== Supplied data ==
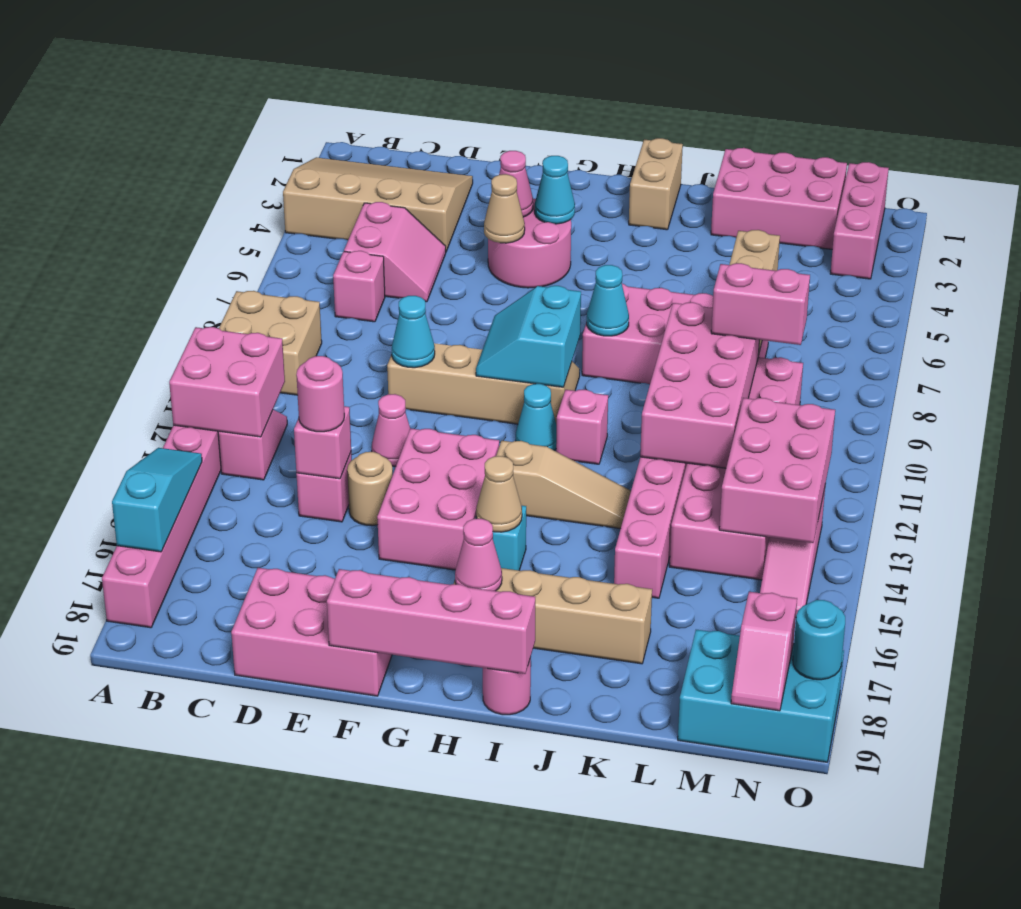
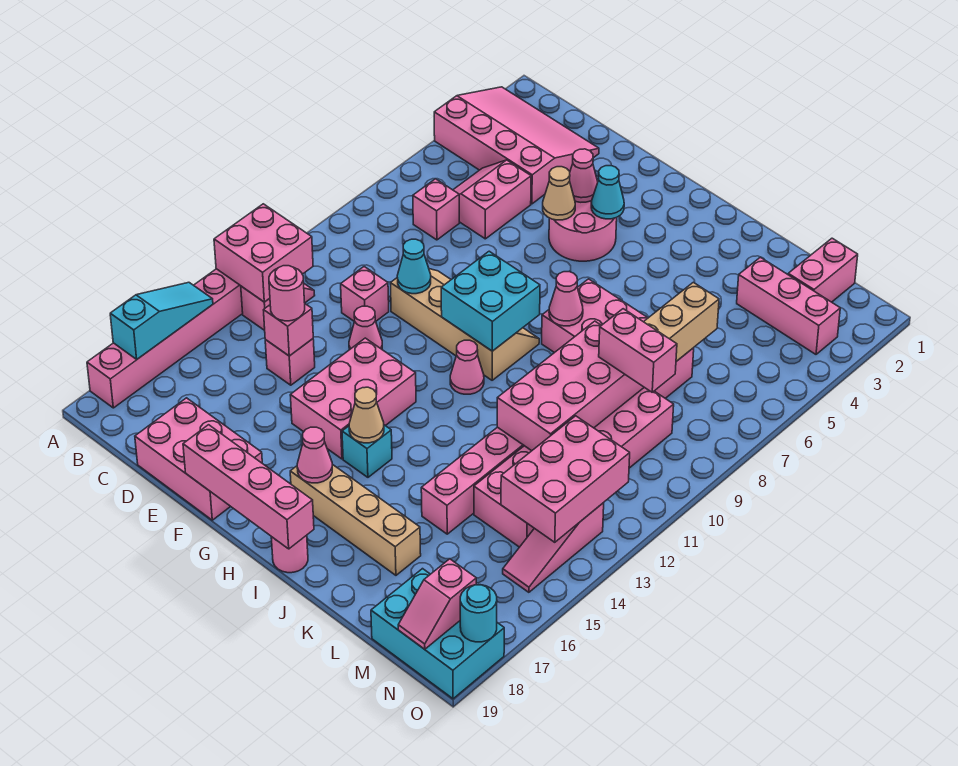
tan slope A2:D4 level 1 top 4 -> pink slope A2:D4 level 1 top 4
tan brick A9:B10 level 1 -> none
pink slope C5:D6 level 1 top C -> pink slope C5:D6 level 1 top D
tan round brick E14 level 1 -> none
cyan slope G9:H10 level 2 top H -> cyan brick G9:H10 level 2
cyan cone H11 level 1 -> pink cone H11 level 1
tan slope H13:J13 level 1 top H -> none
tan brick I1:I2 level 1 -> none
cyan cone I8 level 2 -> pink cone I8 level 2
pink brick I11 level 1 -> pink brick D11 level 1
pink brick K1:M2 level 1 -> pink brick M1:M2 level 1
pink brick N1:N3 level 1 -> pink brick L3:N3 level 1

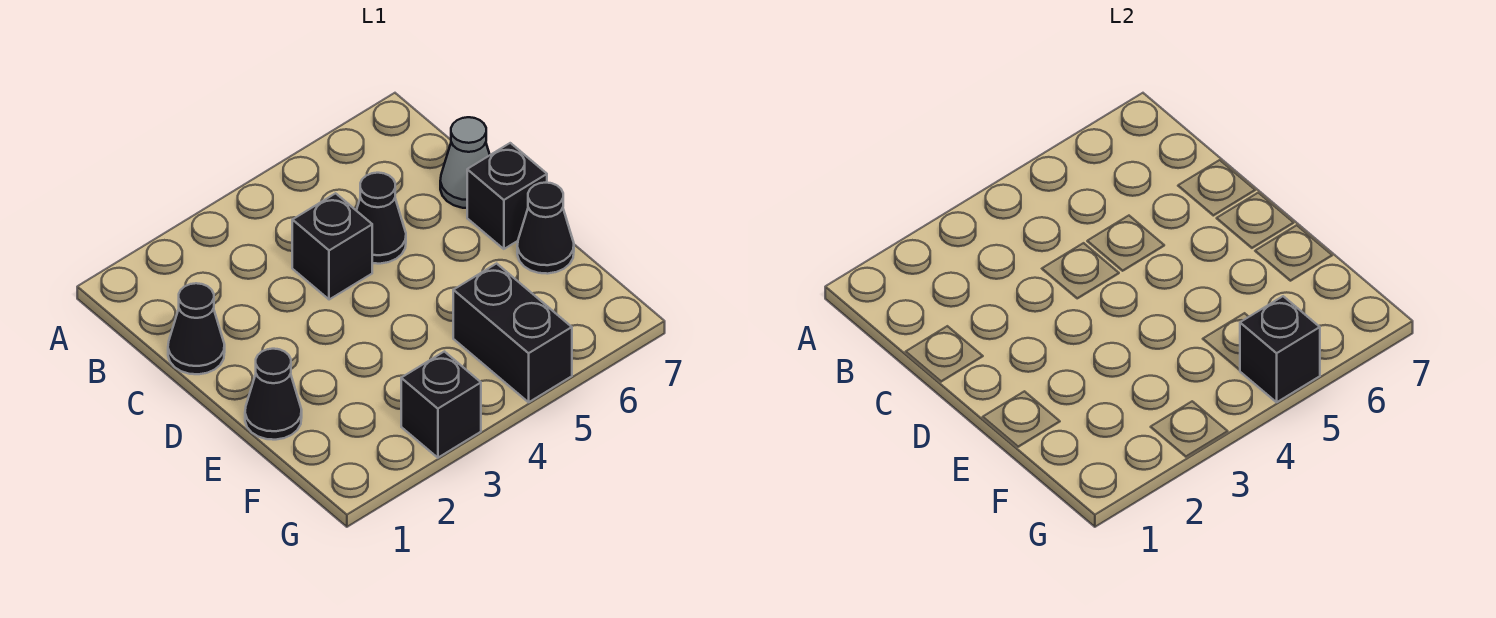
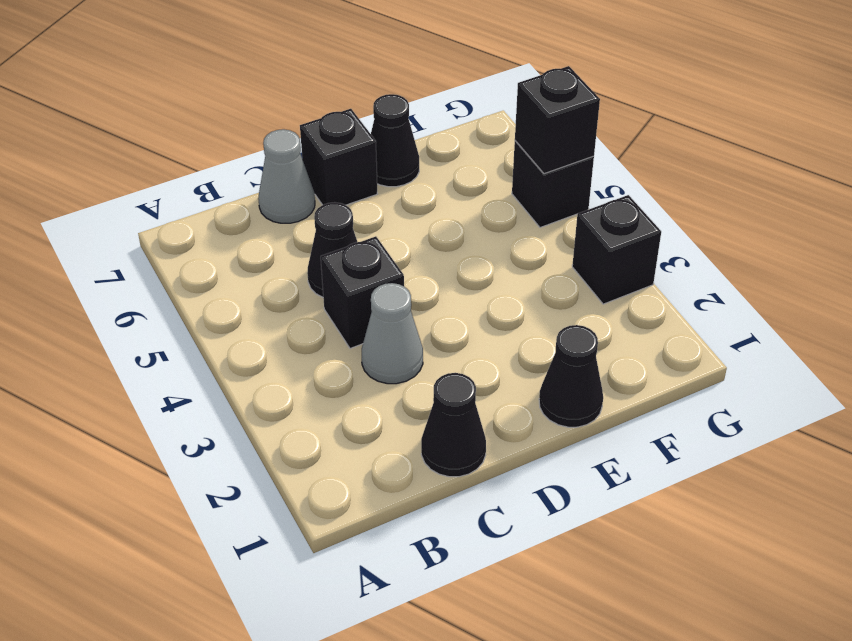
none -> grey cone C3 level 1
black brick F5:G5 level 1 -> black brick G5 level 1

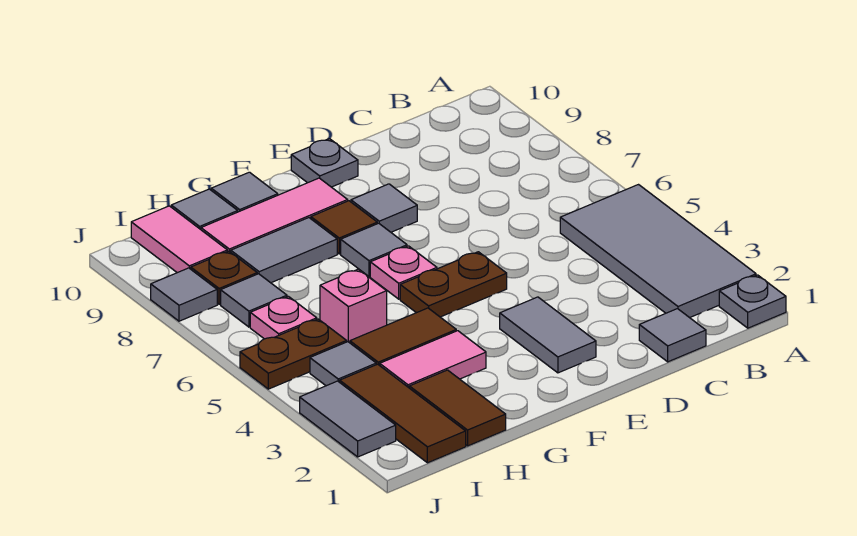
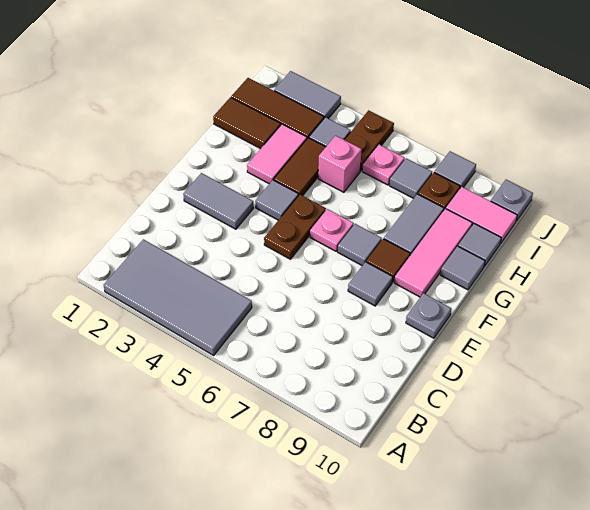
grey plate A1 level 1 -> grey plate J10 level 1
grey tile C1 level 1 -> grey tile F4 level 1

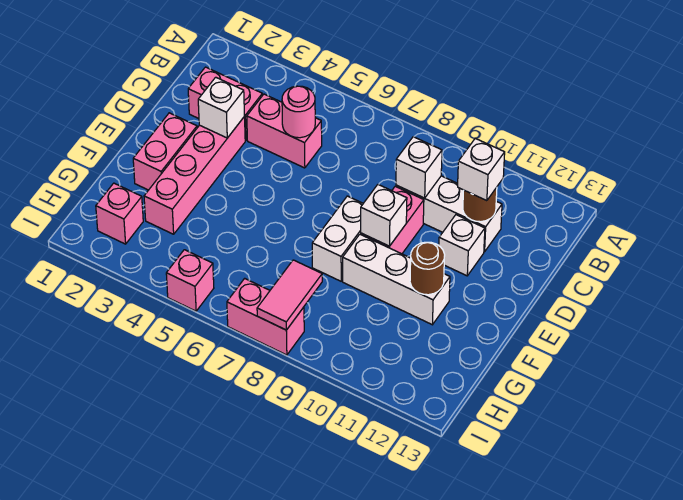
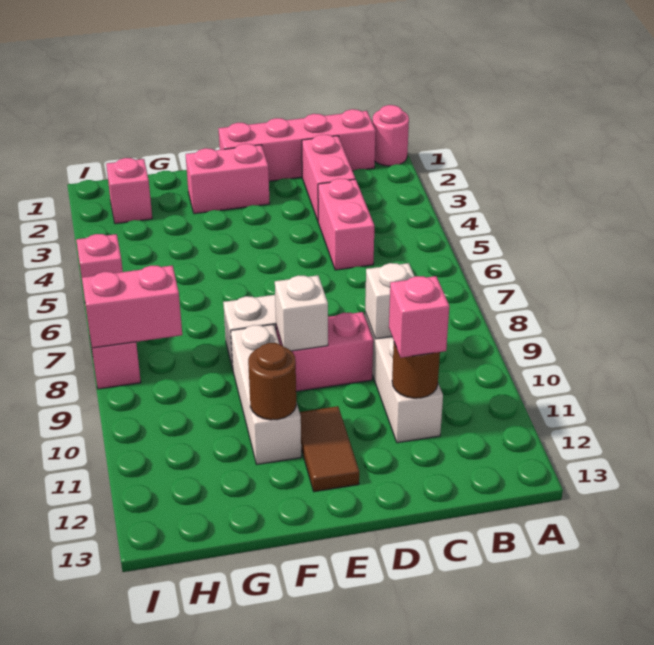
pink round brick C5 level 2 -> pink round brick A1 level 1
white brick C11 level 3 -> pink brick C11 level 3
pink brick D3:G3 level 1 -> pink brick B1:E1 level 1
white brick D3 level 2 -> none
white brick D11 level 1 -> none
none -> brown tile E11:E12 level 1
pink tile H8:I8 level 2 -> pink brick H8:I8 level 2

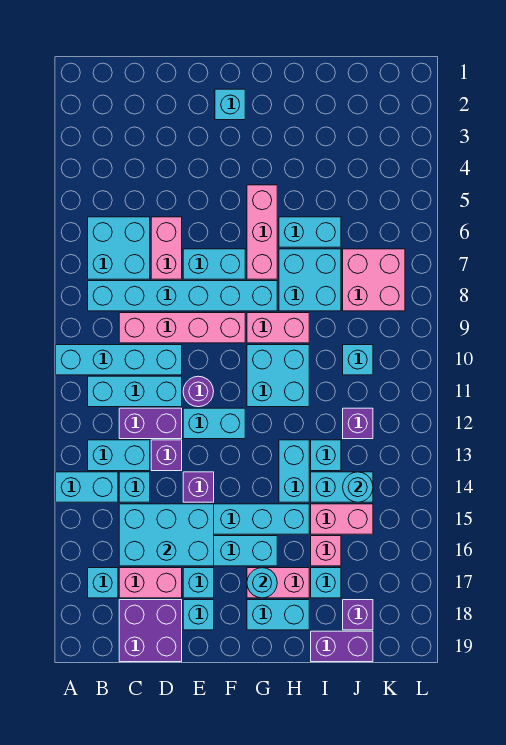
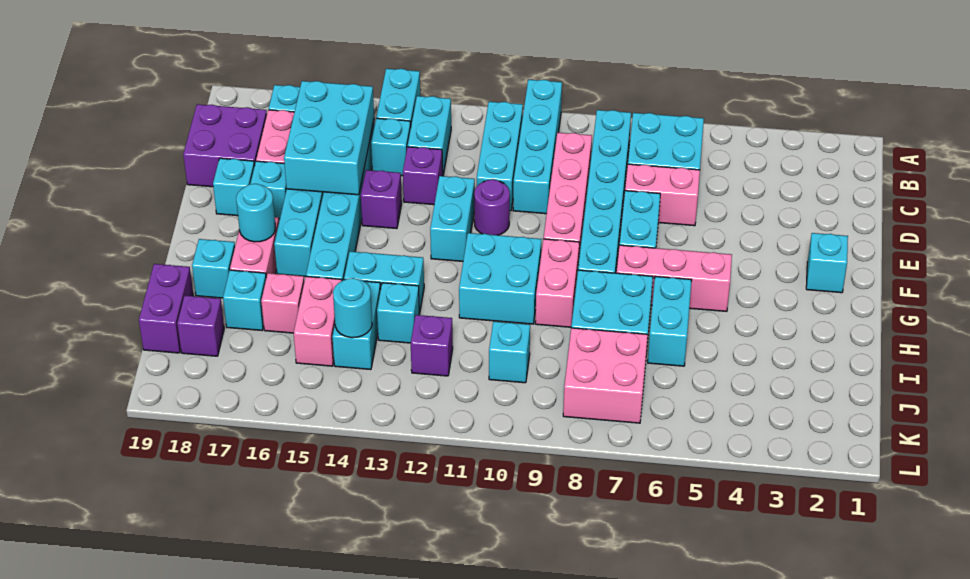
purple brick C12:D12 level 1 -> none
cyan brick G18:H18 level 1 -> cyan brick H18 level 1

== The problem ==
Leaving out all pictures, retype exactly the lines that run from the one containing "white brick C11" through the last line of the material.

== Solution ==
white brick C11 level 3 -> pink brick C11 level 3
pink brick D3:G3 level 1 -> pink brick B1:E1 level 1
white brick D3 level 2 -> none
white brick D11 level 1 -> none
none -> brown tile E11:E12 level 1
pink tile H8:I8 level 2 -> pink brick H8:I8 level 2

purple brick C12:D12 level 1 -> none
cyan brick G18:H18 level 1 -> cyan brick H18 level 1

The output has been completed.